PROBLEM STATEMENT = Reproduce, exactly as they appear, the line containing "(737, 168) = (534, 161): yellow" and every line after it, ending with the last line of the records.

[Coordinate-based change listings]
________________________________________
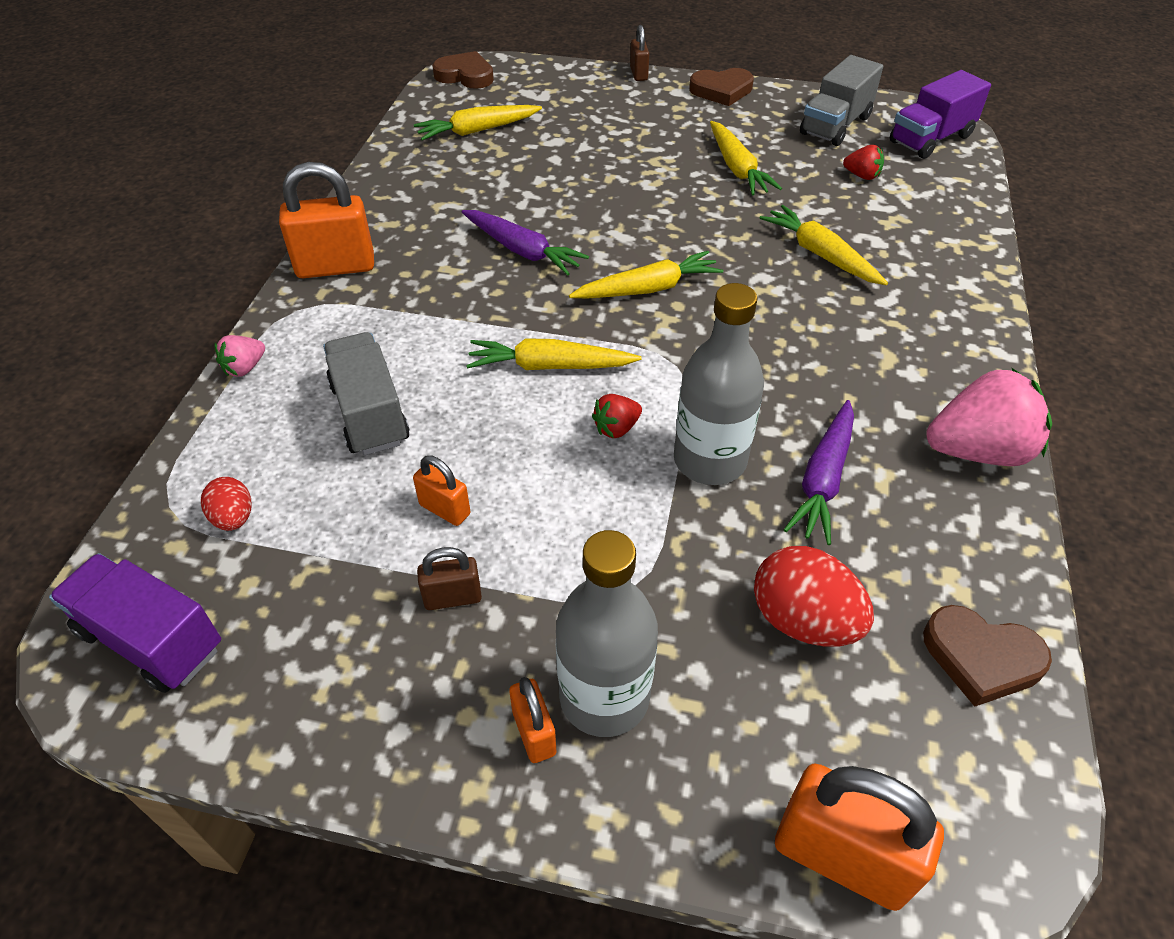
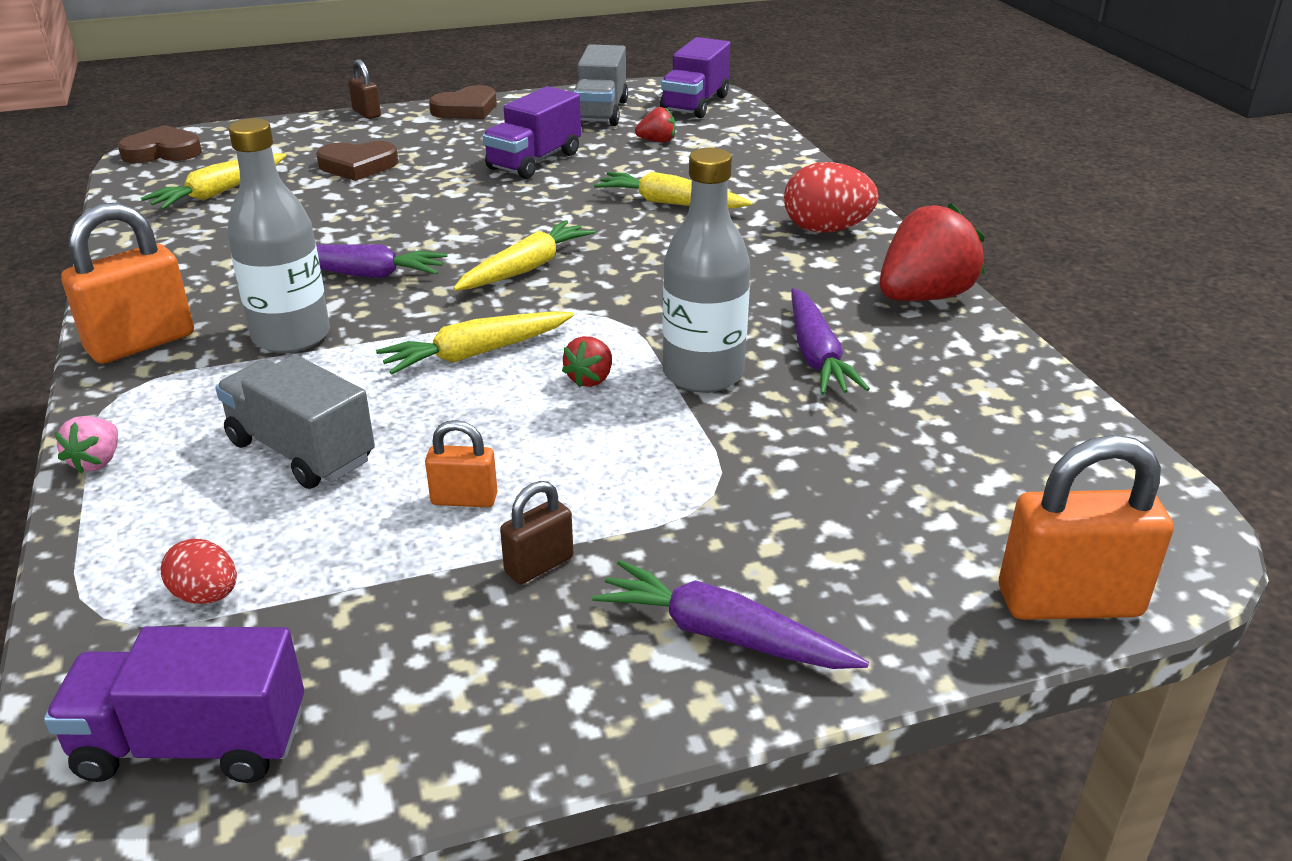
camera: 30 degrees left, 15 degrees down
(534, 733) = (722, 634): orange padlock -> purple carrot
(604, 697) = (765, 580): grey bottle -> grey bottle (291, 336)
(737, 168) = (534, 161): yellow carrot -> purple truck
(803, 621) = (890, 457): red egg -> red egg (826, 230)
(977, 451) = (923, 297): pink strawberry -> red strawberry
(981, 658) = (1050, 428): brown heart -> brown heart (358, 166)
________________________________________
ANSWER TO THIS EXERCISE =
(737, 168) = (534, 161): yellow carrot -> purple truck
(803, 621) = (890, 457): red egg -> red egg (826, 230)
(977, 451) = (923, 297): pink strawberry -> red strawberry
(981, 658) = (1050, 428): brown heart -> brown heart (358, 166)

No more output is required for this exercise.